* Data section
%%

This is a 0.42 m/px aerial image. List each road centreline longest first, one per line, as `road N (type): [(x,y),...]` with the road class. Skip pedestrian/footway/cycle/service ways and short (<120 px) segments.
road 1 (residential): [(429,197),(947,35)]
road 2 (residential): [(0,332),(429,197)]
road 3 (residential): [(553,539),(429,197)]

%%

* Work order
The task calls for every line of the material to be reproduced precisely.

* Finished exercise
This is a 0.42 m/px aerial image. List each road centreline longest first, one per line, as `road N (type): [(x,y),...]` with the road class. Skip pedestrian/footway/cycle/service ways and short (<120 px) segments.
road 1 (residential): [(429,197),(947,35)]
road 2 (residential): [(0,332),(429,197)]
road 3 (residential): [(553,539),(429,197)]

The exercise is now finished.